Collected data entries
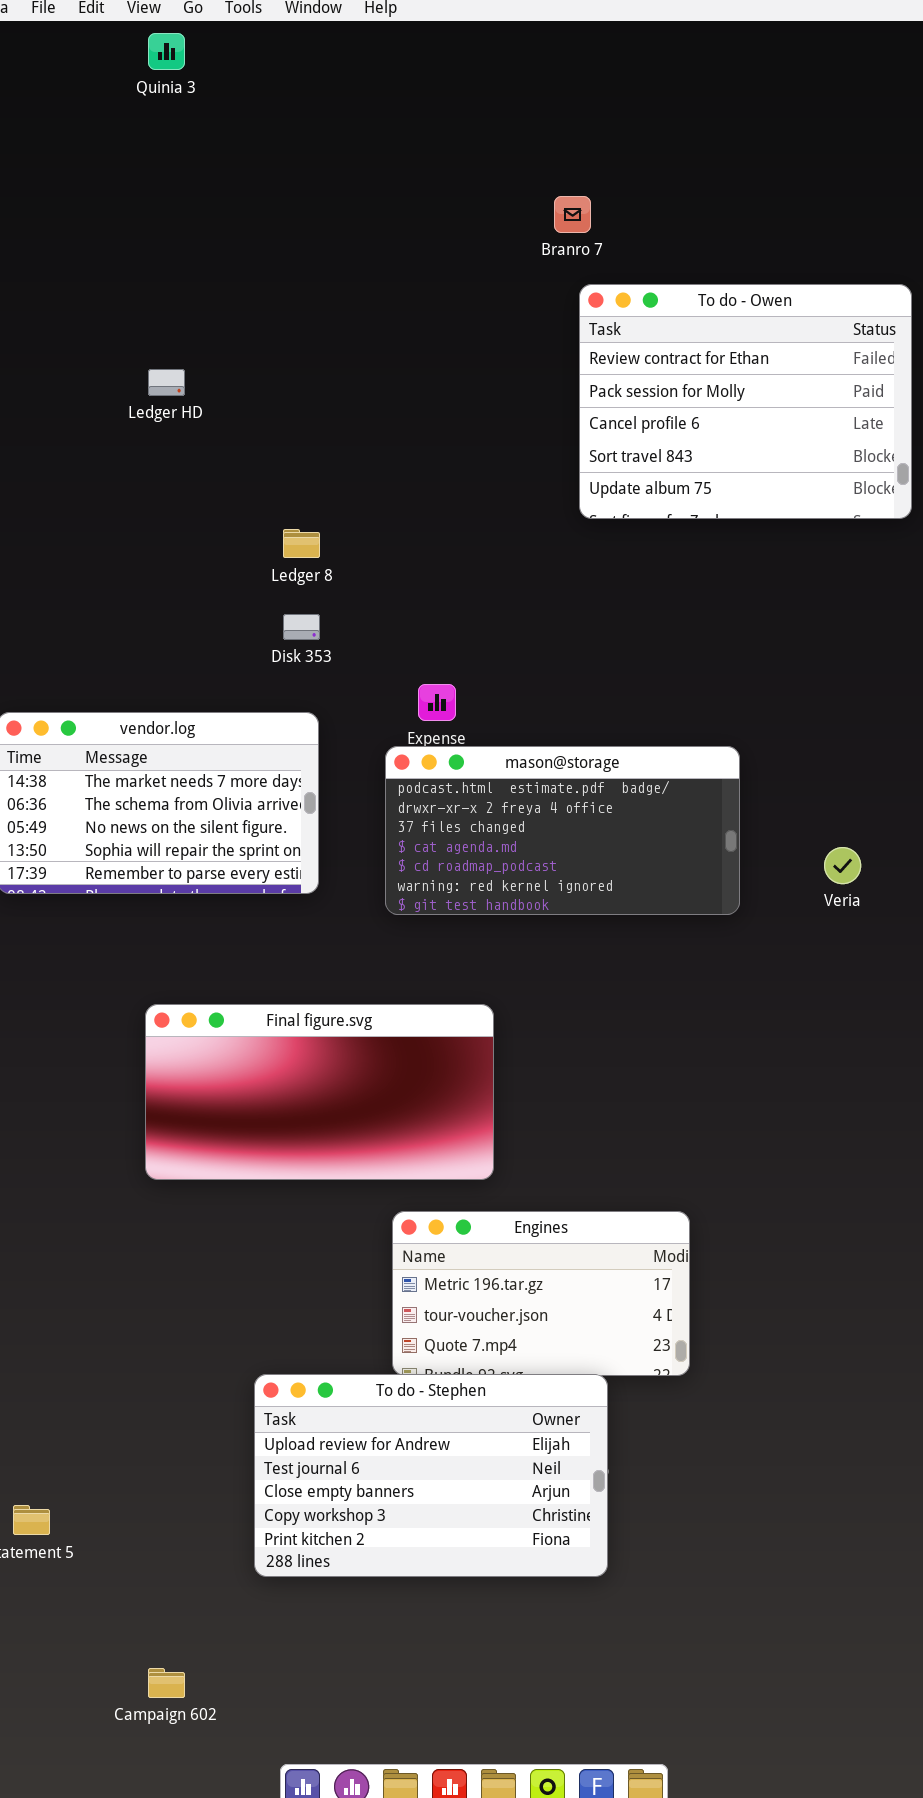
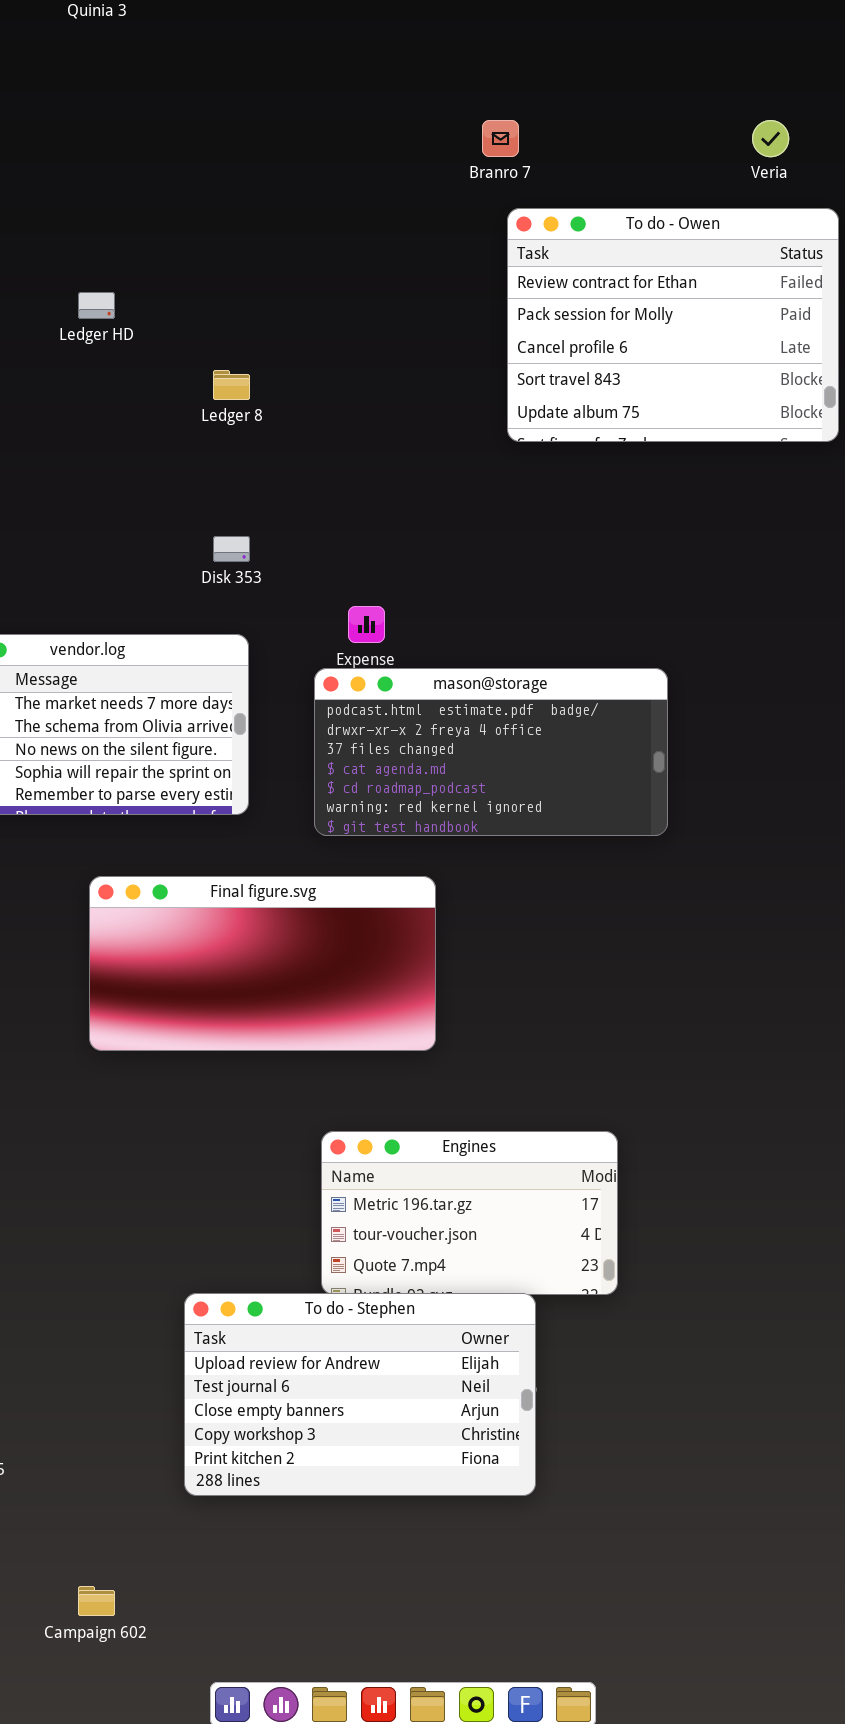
Ledger 8: [283,529,320,558] -> [213,370,250,400], moved
Veria: [824,847,861,884] -> [752,120,789,157], moved
Final figure.svg: [145,1004,494,1180] -> [89,876,436,1051], moved

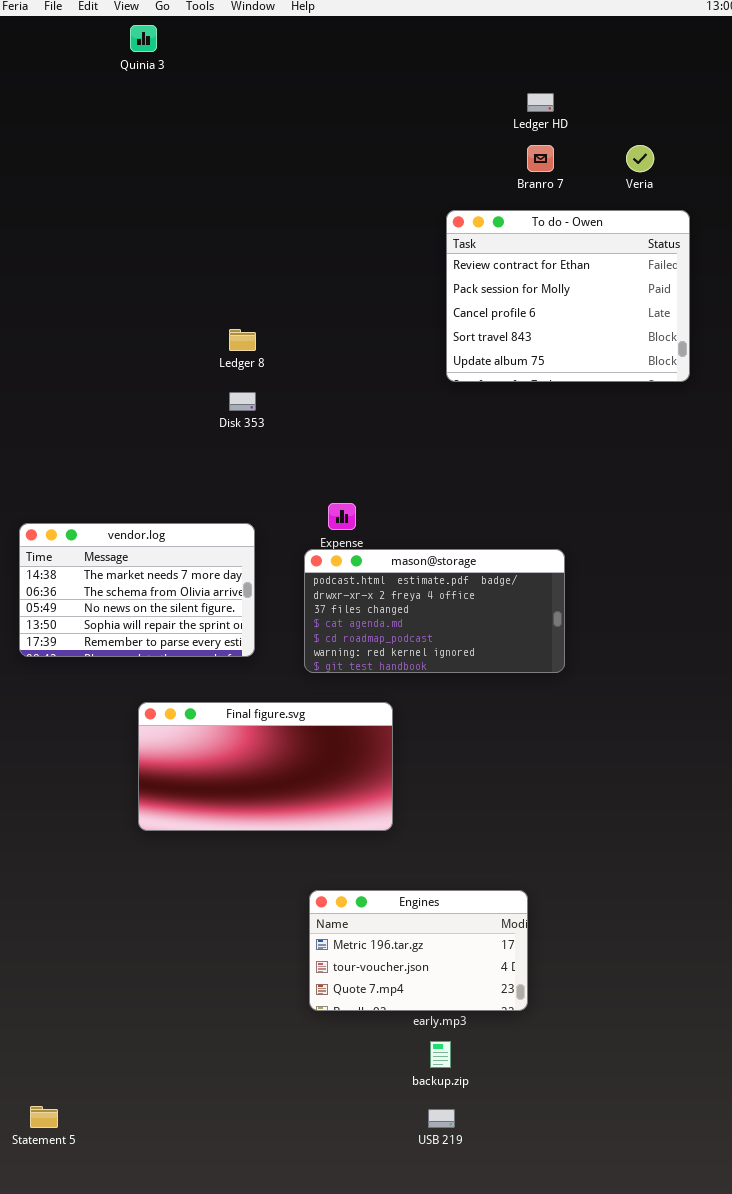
Branro 7: [482,120,519,157] -> [527,145,554,172], moved
Ledger HD: [78,292,115,319] -> [527,93,554,112], moved
Disk 353: [213,536,250,562] -> [229,392,256,411], moved
To do - Stephen: [184,1293,536,1496] -> none, closed

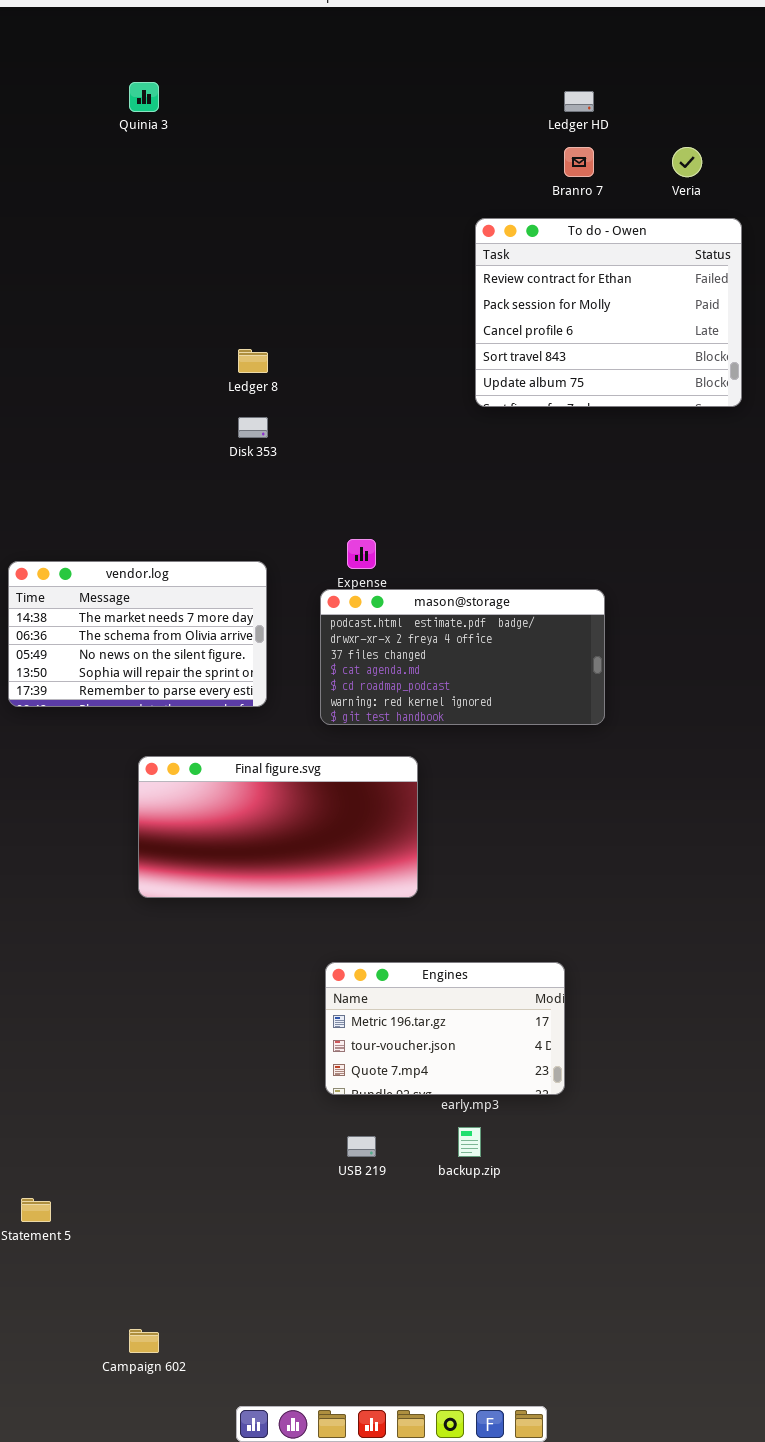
Quinia 3: [130,25,157,52] -> [129,82,159,112], moved
USB 219: [428,1109,455,1128] -> [347,1136,376,1157], moved

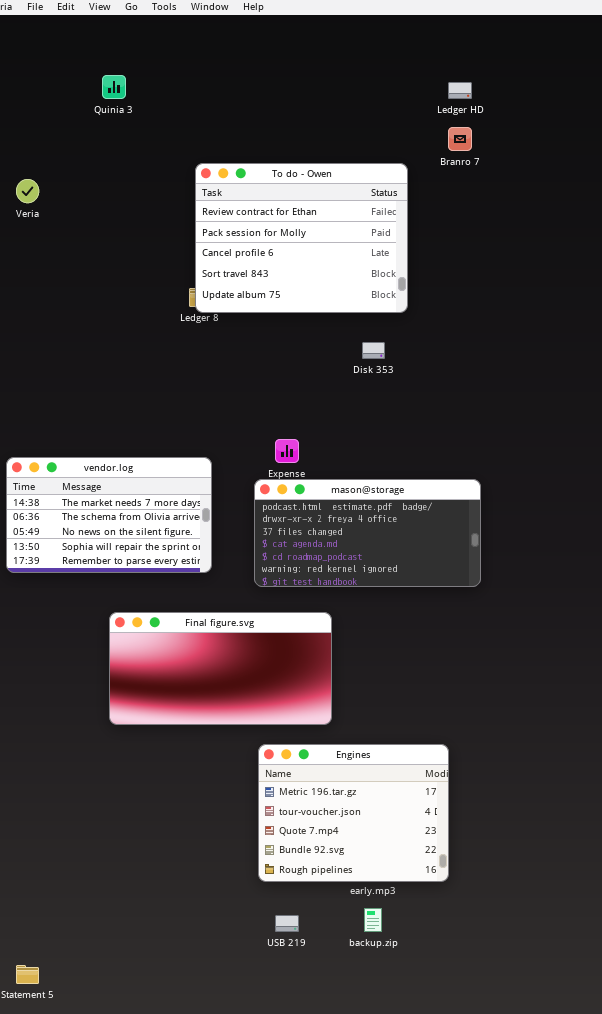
Veria: [672,147,702,177] -> [16,179,39,203], moved
To do - Owen: [475,218,742,407] -> [195,163,408,313], moved
Disk 353: [238,417,268,438] -> [362,342,385,359], moved
Engines: [325,962,565,1095] -> [258,744,449,882], resized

Task to complete: Output the entries verbatim but drop the images.

Written response:
Ledger 8: [283,529,320,558] -> [213,370,250,400], moved
Veria: [824,847,861,884] -> [752,120,789,157], moved
Final figure.svg: [145,1004,494,1180] -> [89,876,436,1051], moved

Branro 7: [482,120,519,157] -> [527,145,554,172], moved
Ledger HD: [78,292,115,319] -> [527,93,554,112], moved
Disk 353: [213,536,250,562] -> [229,392,256,411], moved
To do - Stephen: [184,1293,536,1496] -> none, closed

Quinia 3: [130,25,157,52] -> [129,82,159,112], moved
USB 219: [428,1109,455,1128] -> [347,1136,376,1157], moved

Veria: [672,147,702,177] -> [16,179,39,203], moved
To do - Owen: [475,218,742,407] -> [195,163,408,313], moved
Disk 353: [238,417,268,438] -> [362,342,385,359], moved
Engines: [325,962,565,1095] -> [258,744,449,882], resized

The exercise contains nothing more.